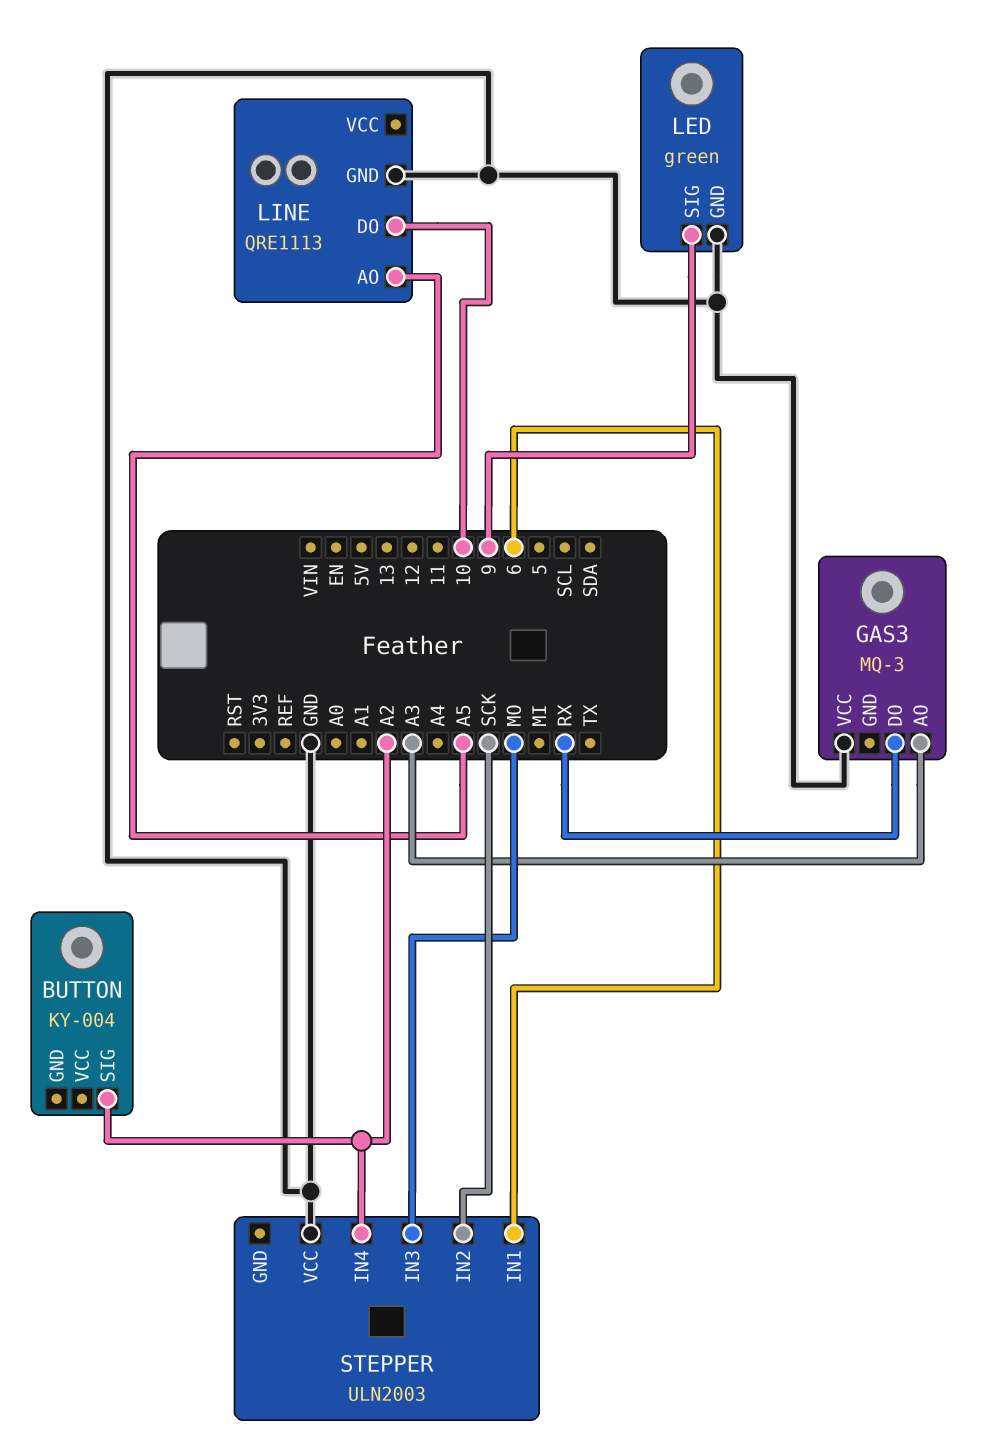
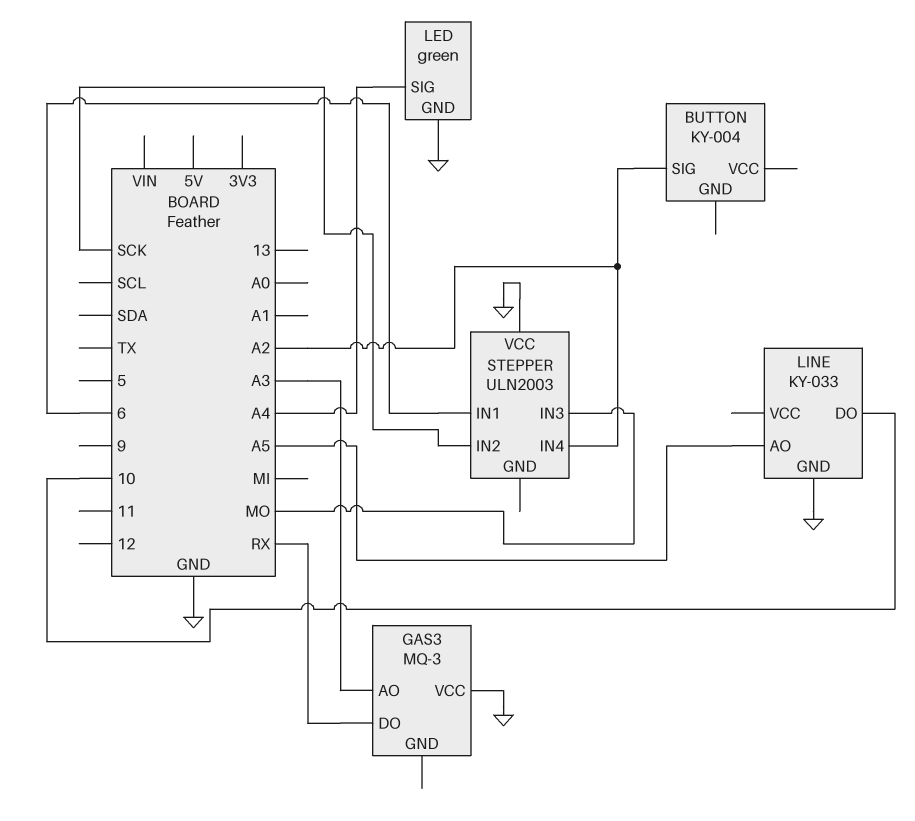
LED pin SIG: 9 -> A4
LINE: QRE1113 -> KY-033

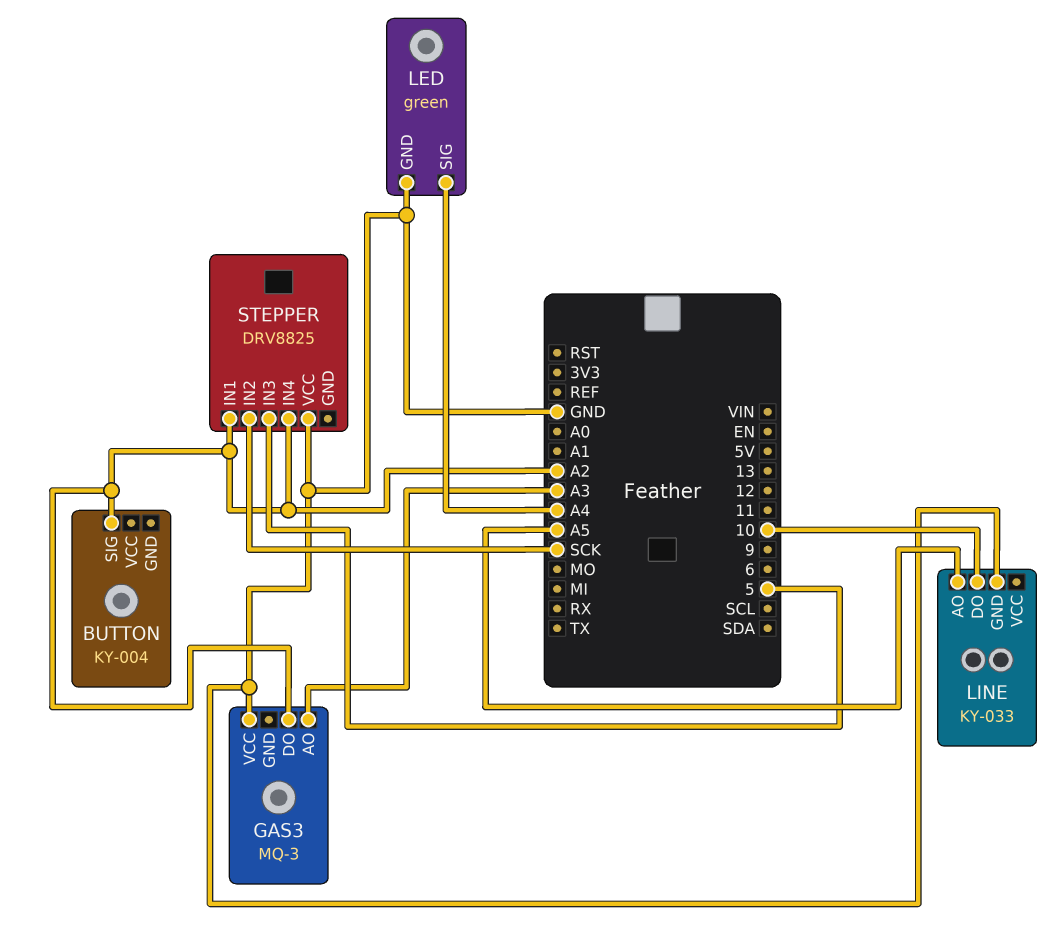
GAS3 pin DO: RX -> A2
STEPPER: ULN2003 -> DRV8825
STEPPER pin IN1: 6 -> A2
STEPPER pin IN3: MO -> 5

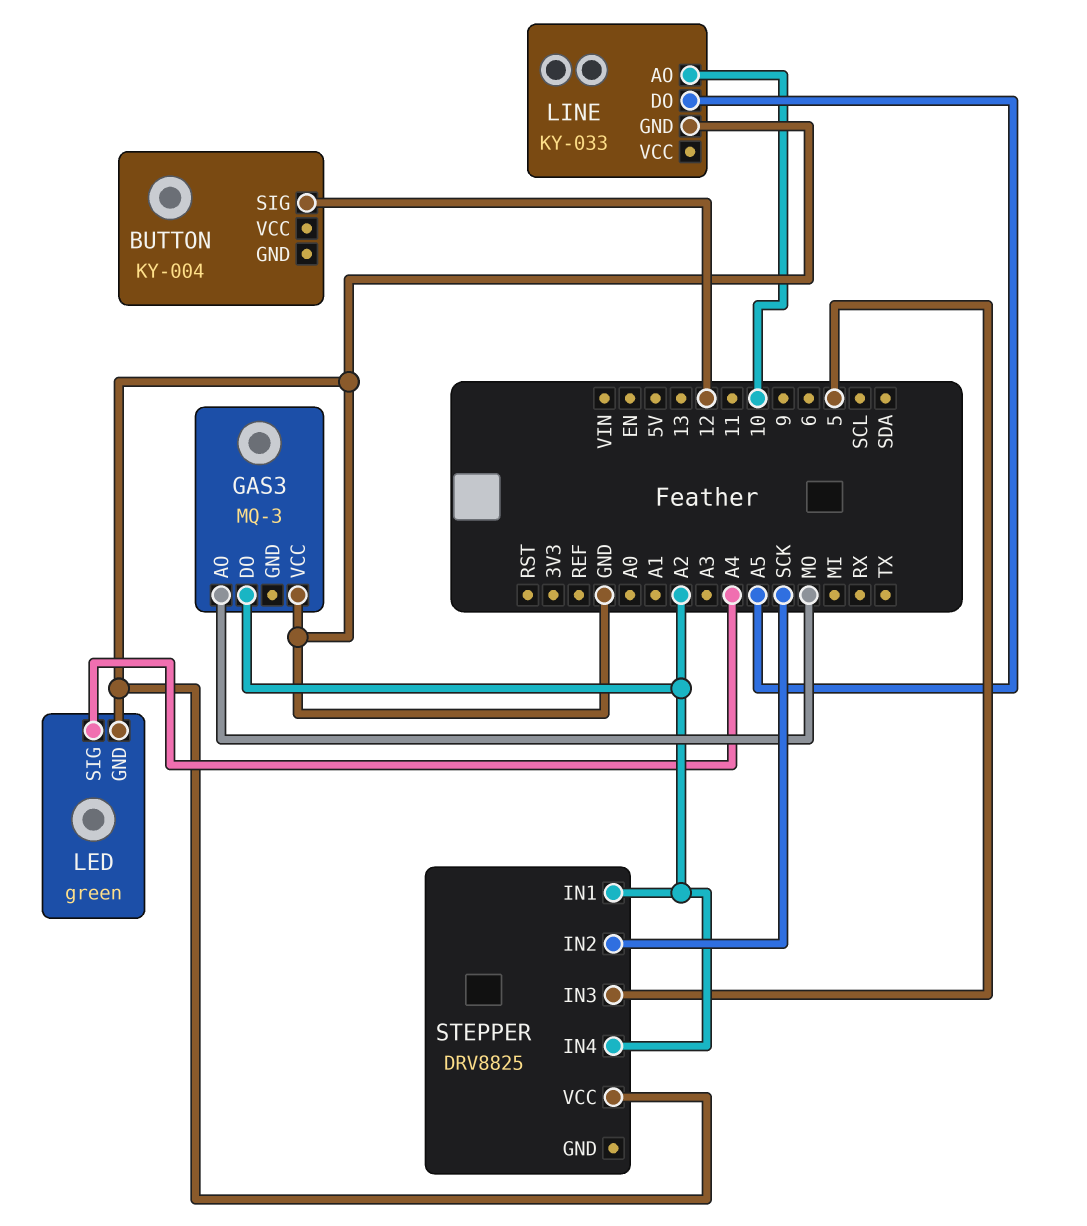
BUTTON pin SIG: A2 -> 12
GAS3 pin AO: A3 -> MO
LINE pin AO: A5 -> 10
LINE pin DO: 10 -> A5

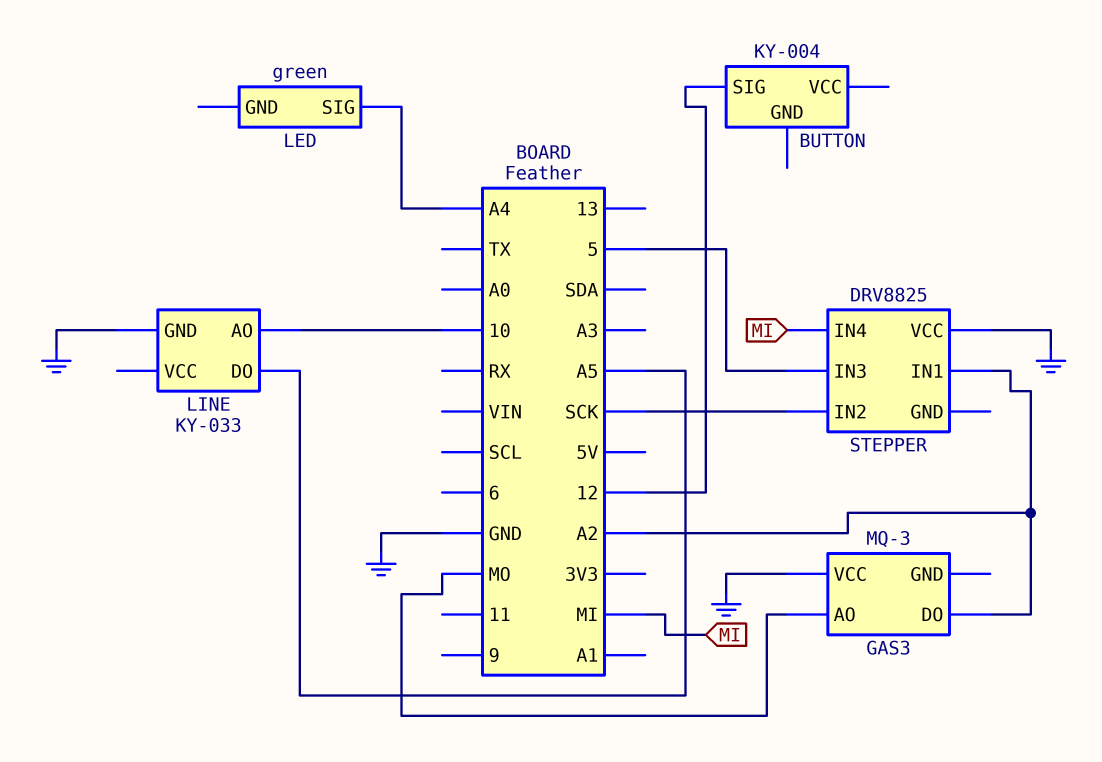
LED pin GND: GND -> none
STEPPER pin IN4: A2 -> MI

_ _ _ _

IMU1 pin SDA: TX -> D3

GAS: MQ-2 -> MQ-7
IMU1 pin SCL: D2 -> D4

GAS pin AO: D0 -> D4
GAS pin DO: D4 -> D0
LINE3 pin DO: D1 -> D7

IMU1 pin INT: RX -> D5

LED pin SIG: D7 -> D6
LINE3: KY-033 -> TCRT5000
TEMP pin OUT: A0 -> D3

_ _ _ _

Directions: Among the records, find each line where the word "STEPPER" occurs, and copy it.

Response box:
STEPPER: ULN2003 -> DRV8825
STEPPER pin IN1: 6 -> A2
STEPPER pin IN3: MO -> 5
STEPPER pin IN4: A2 -> MI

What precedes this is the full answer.